TASK INSTRUCTIONS:
Copy the records below exactly, omitting any pictures they contain.

(DATA FOR THIS TASK)

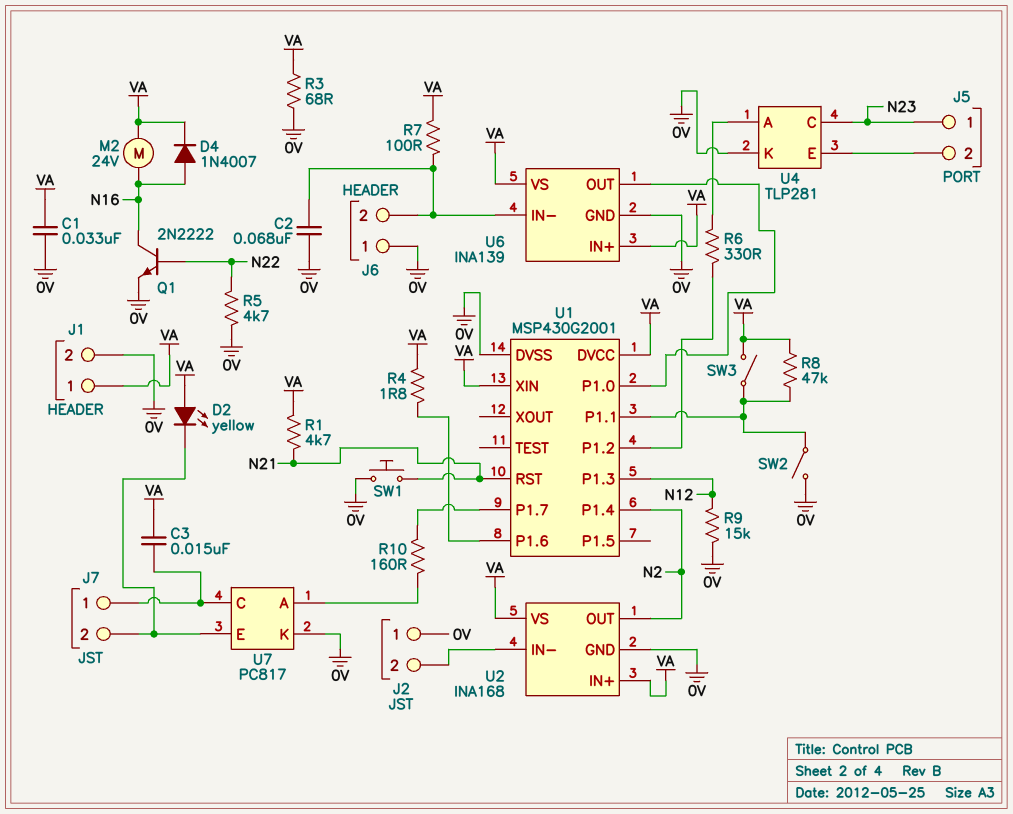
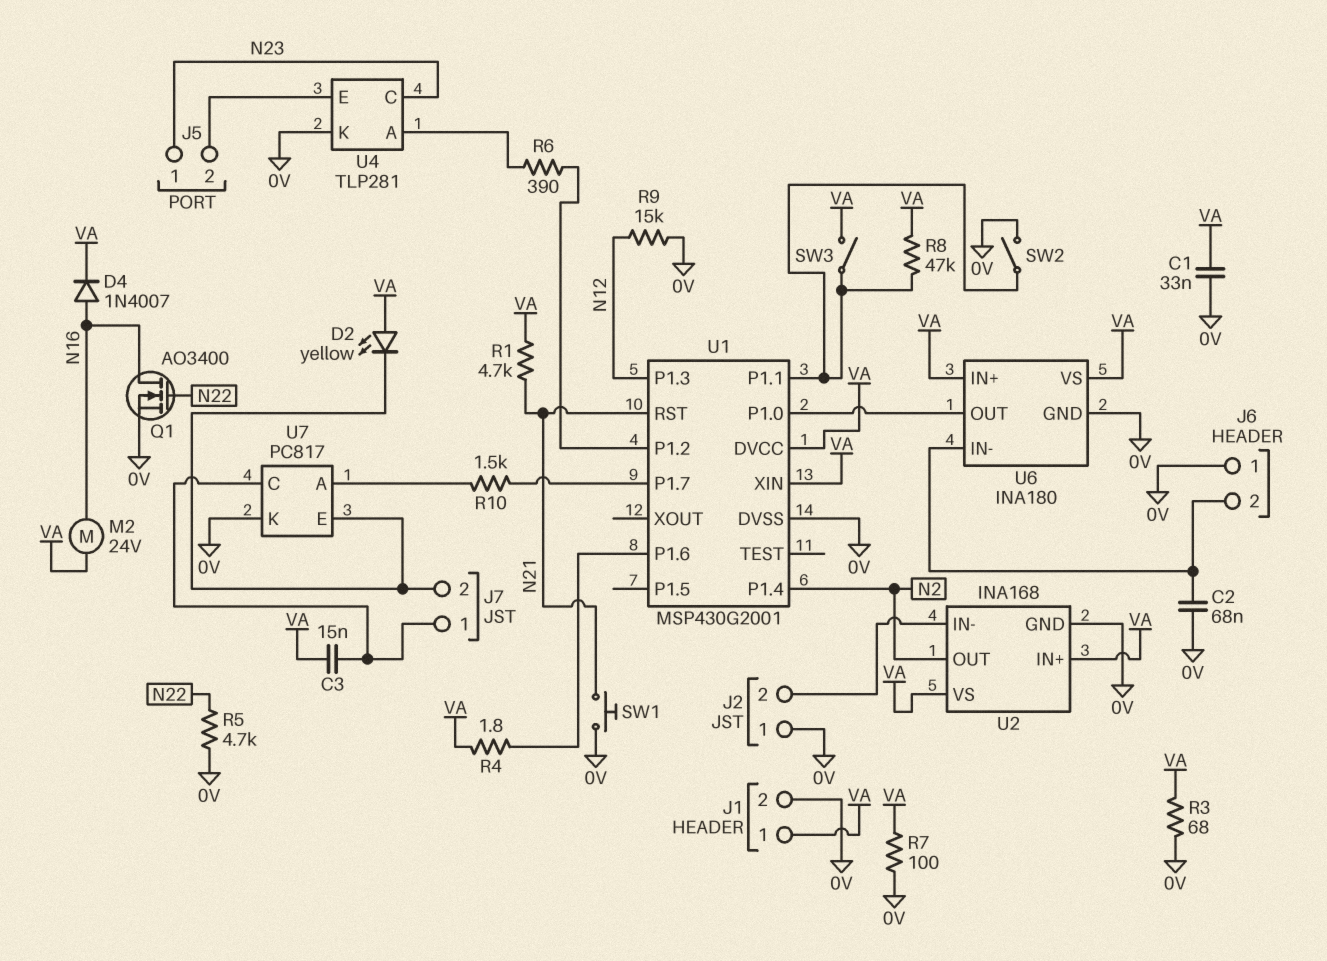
Q1: NPN 2N2222 (B N22, C N16, E 0V) -> NMOS AO3400 (G N22, D N16, S 0V)
R6: 330 (U1/P1.2, U4/A) -> 390 (U1/P1.2, U4/A)
R7: 100 (J6/2, VA) -> 100 (0V, VA)
R10: 160 (U1/P1.7, U7/A) -> 1.5k (U1/P1.7, U7/A)
U6: INA139 -> INA180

(End DATA FOR THIS TASK)

OUTPUT FOR THIS EXERCISE:
Q1: NPN 2N2222 (B N22, C N16, E 0V) -> NMOS AO3400 (G N22, D N16, S 0V)
R6: 330 (U1/P1.2, U4/A) -> 390 (U1/P1.2, U4/A)
R7: 100 (J6/2, VA) -> 100 (0V, VA)
R10: 160 (U1/P1.7, U7/A) -> 1.5k (U1/P1.7, U7/A)
U6: INA139 -> INA180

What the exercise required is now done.